**Requirement:** A faithful copy is required: transcribe each line below exactly, minus the pictures.

[Source records]

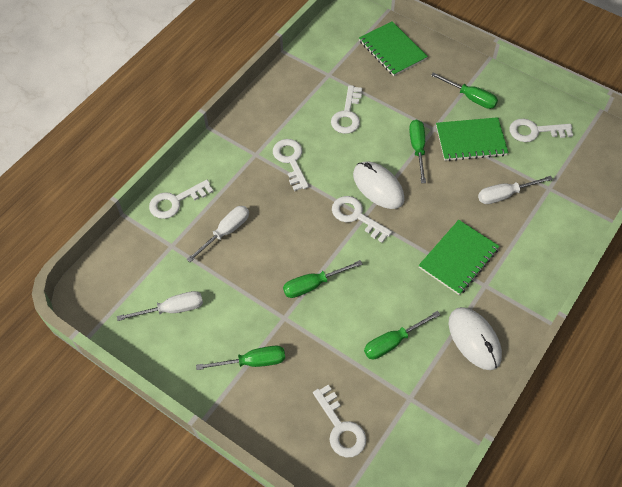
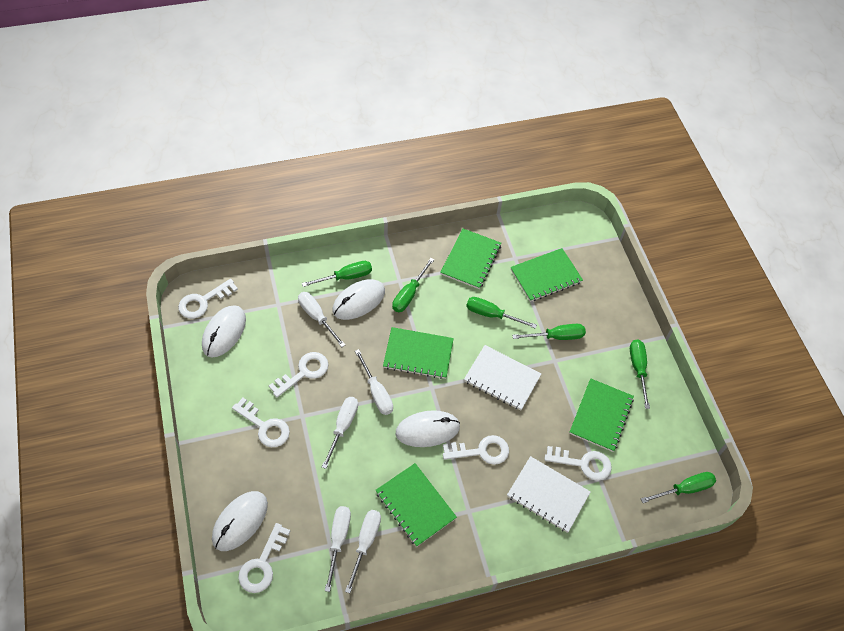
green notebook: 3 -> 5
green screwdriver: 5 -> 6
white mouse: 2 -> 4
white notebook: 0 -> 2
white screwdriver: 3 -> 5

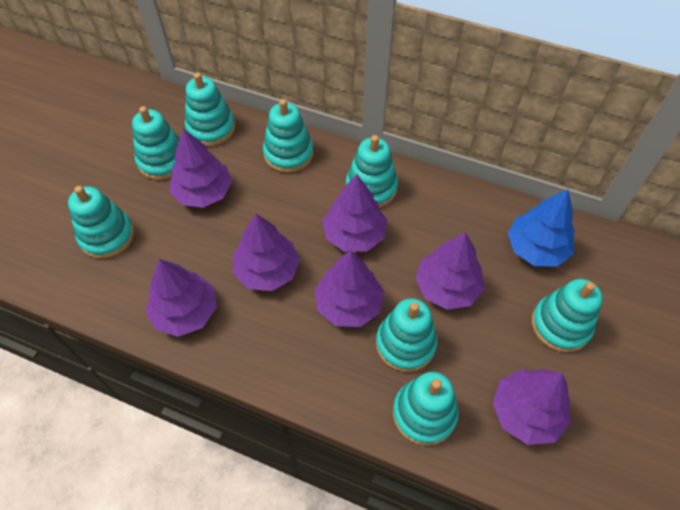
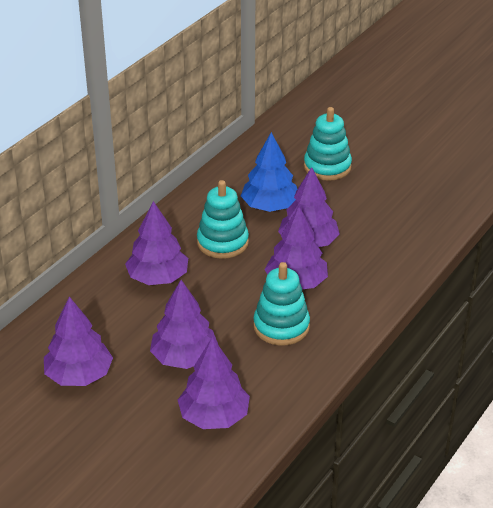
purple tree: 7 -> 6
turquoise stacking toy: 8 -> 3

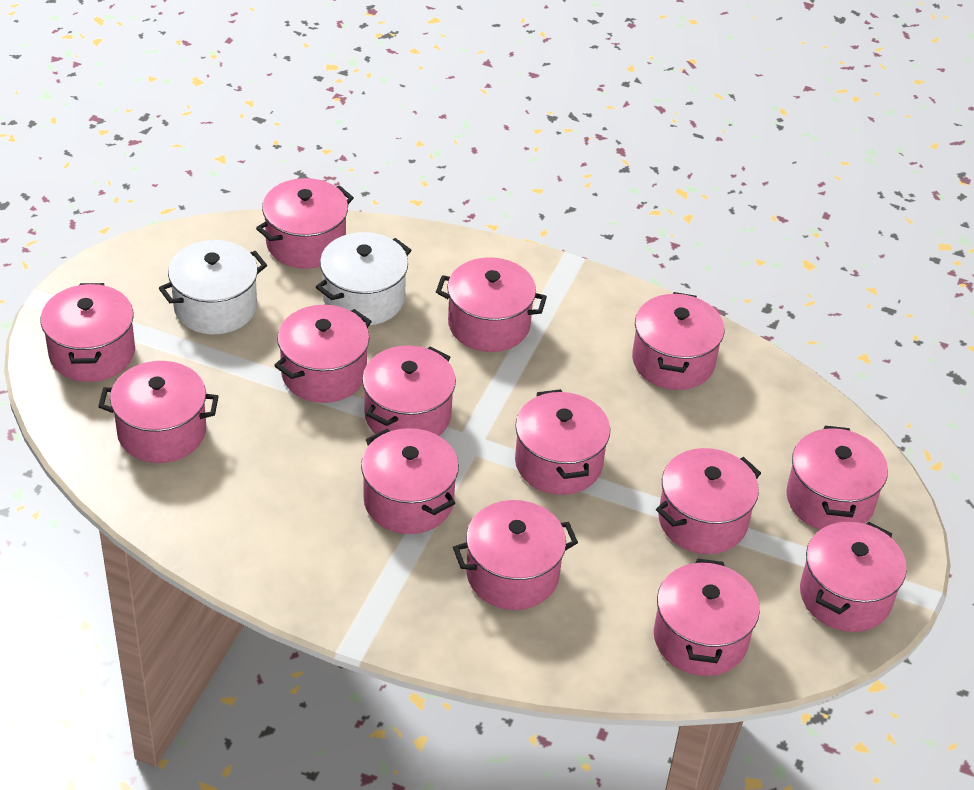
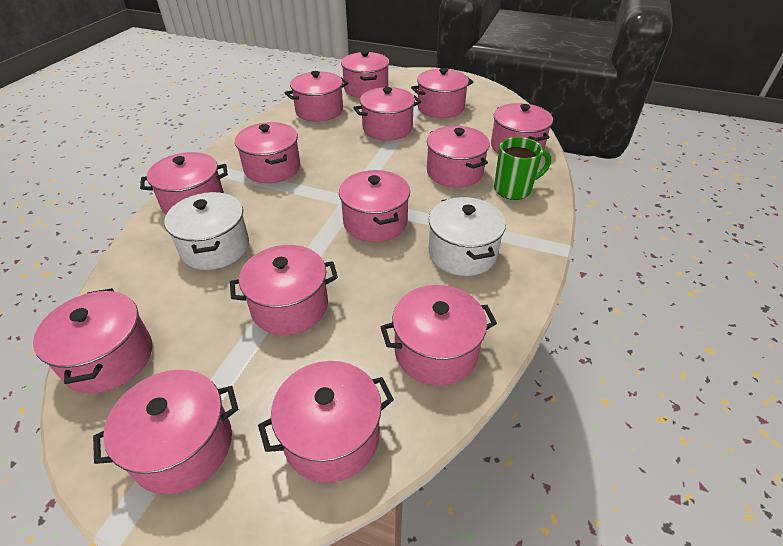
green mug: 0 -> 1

[/Source records]

**Answer to the problem:**
green notebook: 3 -> 5
green screwdriver: 5 -> 6
white mouse: 2 -> 4
white notebook: 0 -> 2
white screwdriver: 3 -> 5

purple tree: 7 -> 6
turquoise stacking toy: 8 -> 3

green mug: 0 -> 1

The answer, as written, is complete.